• _Problem to solve_
List all the lines in these records that hold "degrees".

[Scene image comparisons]
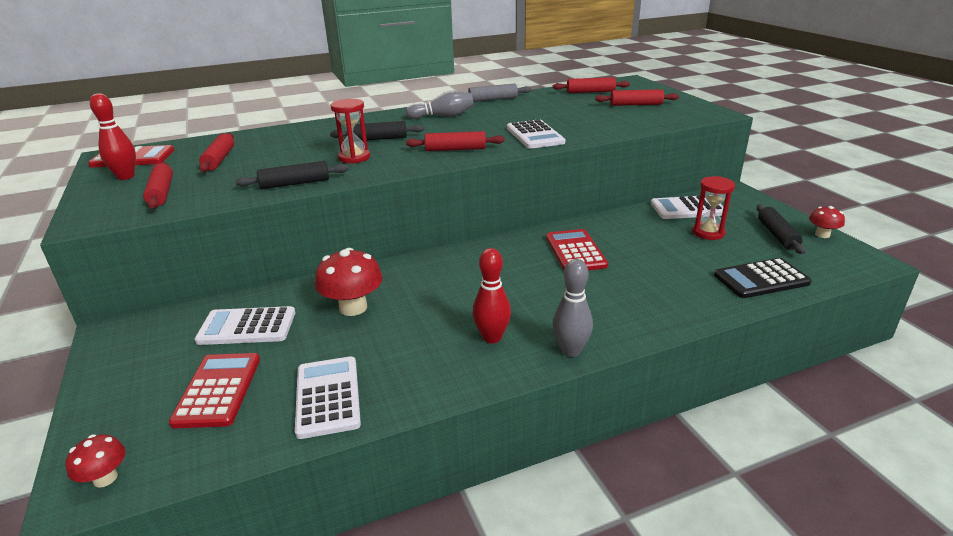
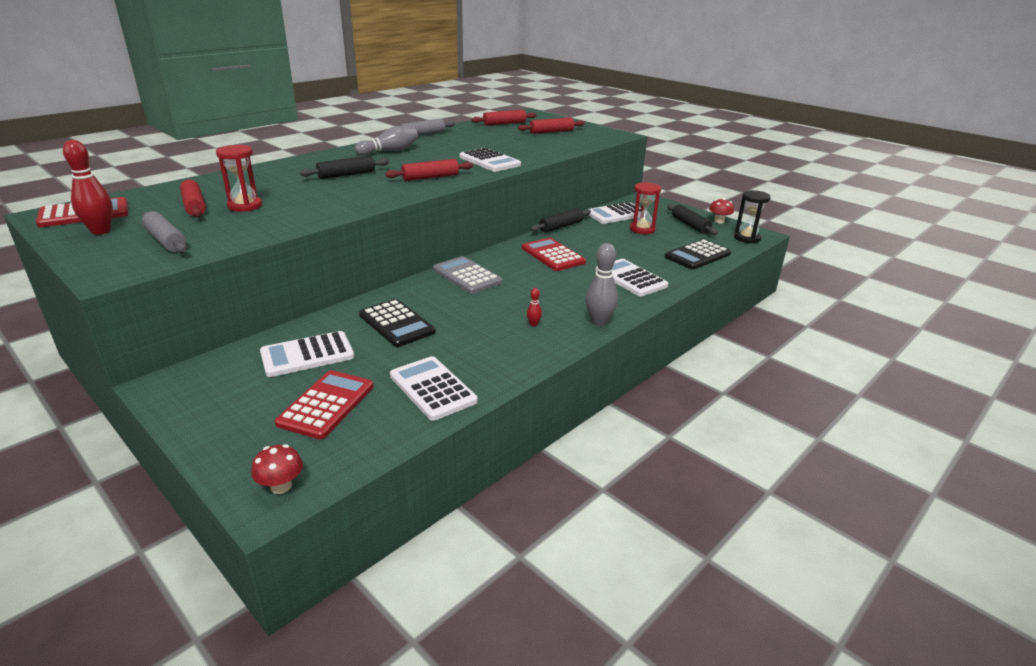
camera: 25 degrees left, 0 degrees up
(161, 193) = (166, 240): red rolling pin -> grey rolling pin
(218, 390) = (326, 405): red calculator -> red calculator turned 45 degrees clockwise
(295, 183) = (305, 218): black rolling pin -> black rolling pin (561, 226)
(353, 307) = (396, 324): red mushroom -> black calculator
(354, 157) = (340, 192): red hourglass -> red hourglass (245, 206)
(464, 262) = (467, 276): none -> grey calculator
(492, 337) = (533, 324): red bowling pin -> red bowling pin, size x0.47
(650, 297) = (630, 278): none -> white calculator
(849, 264) = (747, 238): none -> black hourglass

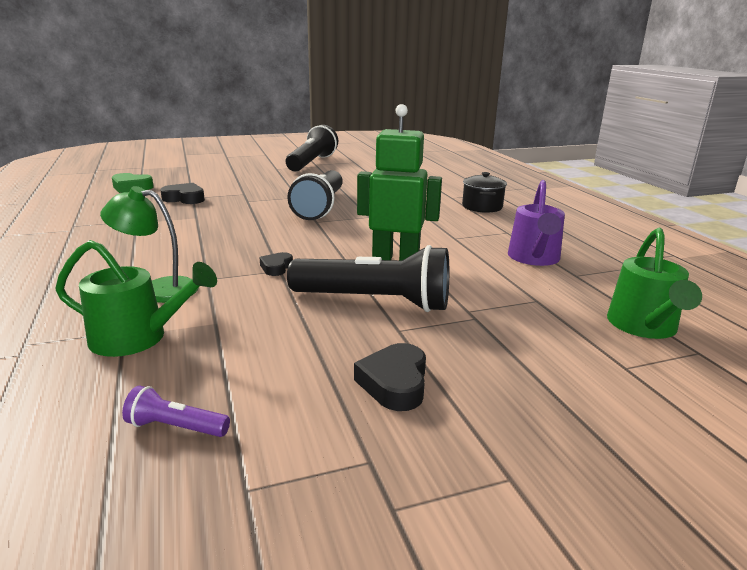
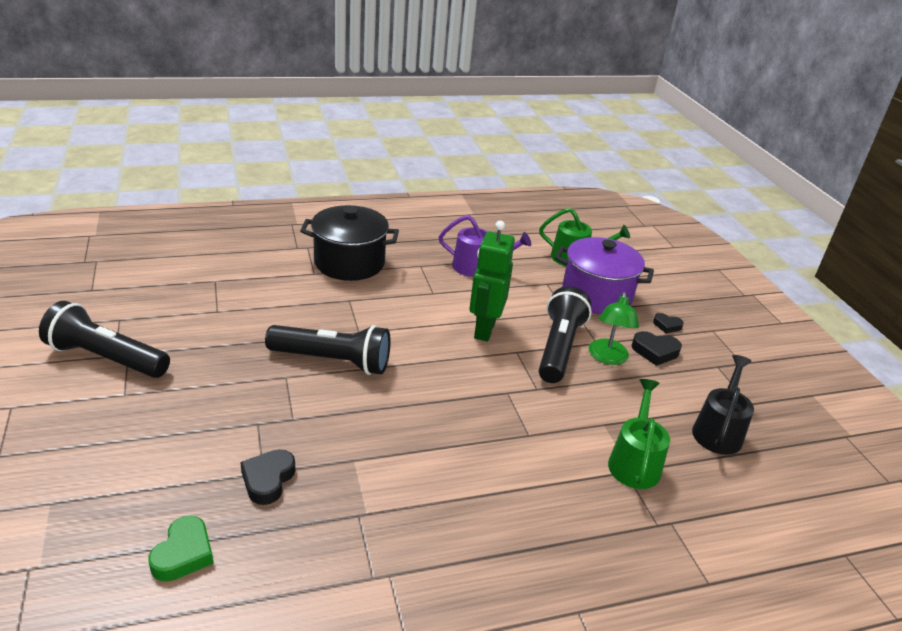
camera: 90 degrees left, 10 degrees up
(158, 289) = (553, 463): green lamp -> green lamp (607, 358)
(176, 427) = (718, 430): purple flashlight -> black watering can
(276, 267) = (502, 394): black heart -> black heart (667, 326)
(482, 207) = (349, 263): black pot -> black pot, size x1.81
(537, 339) = (596, 295): none -> purple pot

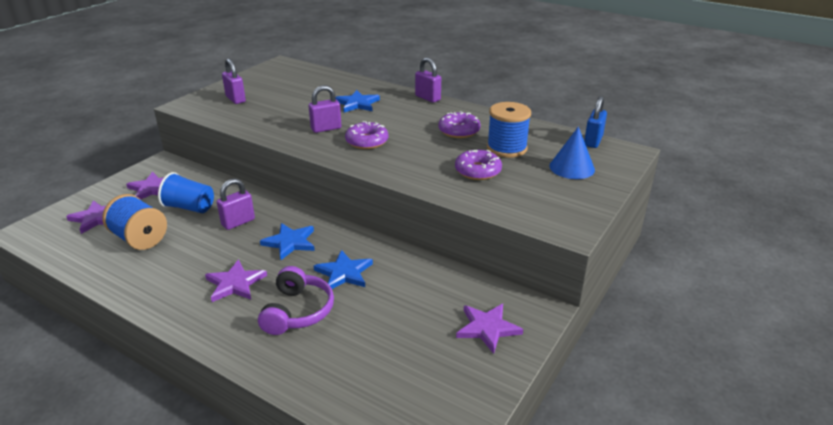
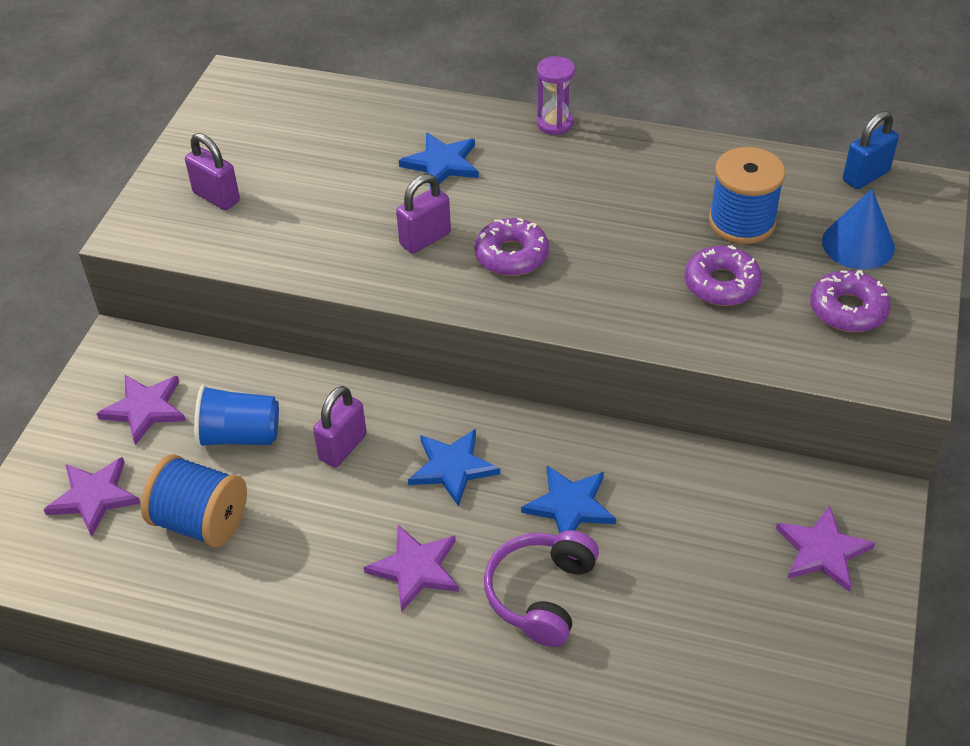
camera: 15 degrees left, 15 degrees up
(297, 311) = (541, 594): purple headphones -> purple headphones turned 150 degrees counterclockwise
(428, 98) = (554, 123): purple padlock -> purple hourglass
(459, 131) = (647, 196): purple donut -> purple donut (848, 310)
(593, 141) = (865, 176): blue padlock -> blue padlock turned 45 degrees clockwise

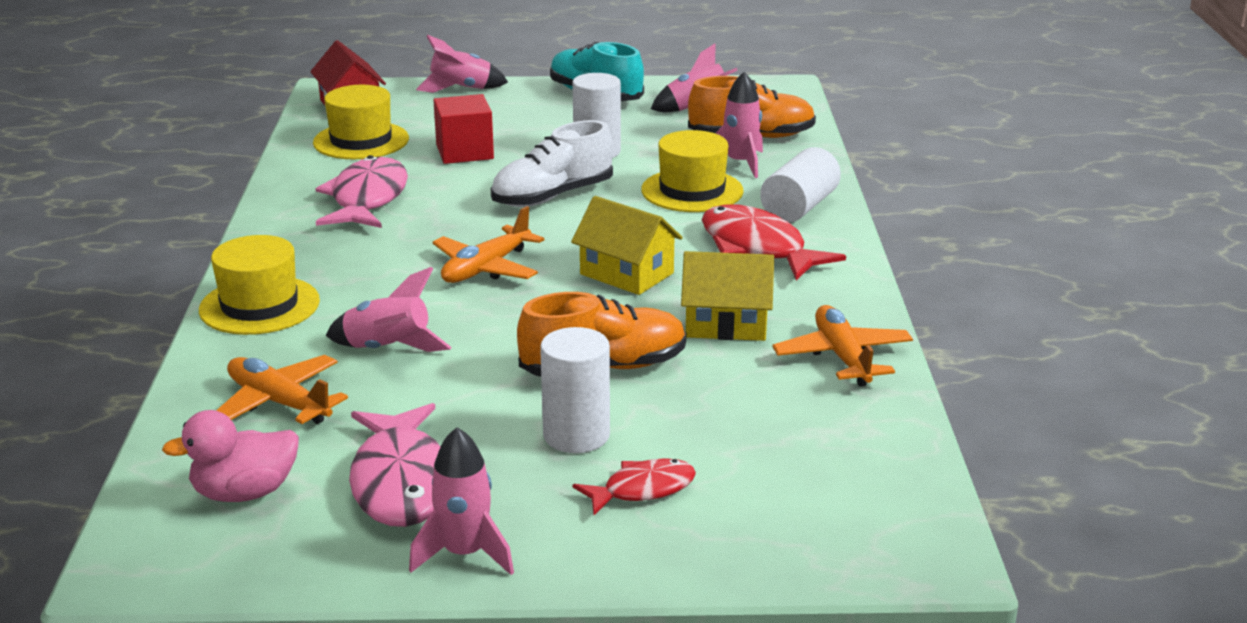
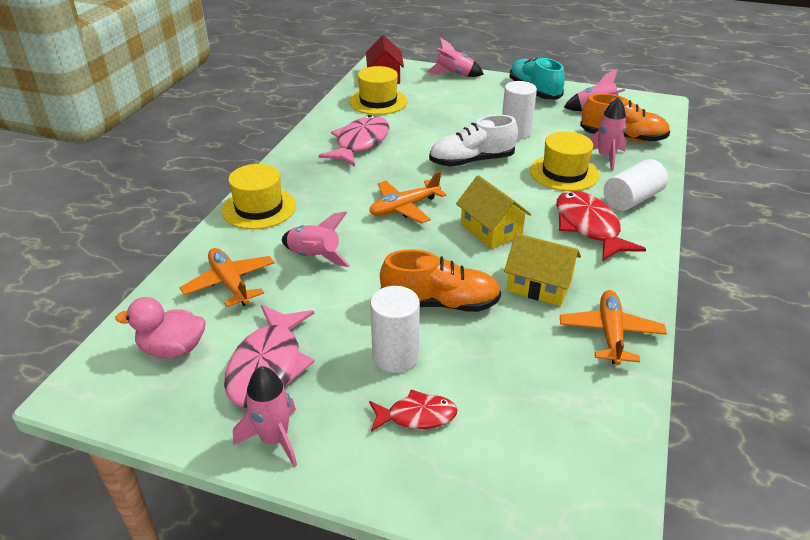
camera: 20 degrees right, 10 degrees up
(464, 152) = (434, 119): red cube -> none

• _Response to the exercise_
camera: 25 degrees left, 0 degrees up
(218, 390) = (326, 405): red calculator -> red calculator turned 45 degrees clockwise
camera: 90 degrees left, 10 degrees up
camera: 15 degrees left, 15 degrees up
(297, 311) = (541, 594): purple headphones -> purple headphones turned 150 degrees counterclockwise
(593, 141) = (865, 176): blue padlock -> blue padlock turned 45 degrees clockwise
camera: 20 degrees right, 10 degrees up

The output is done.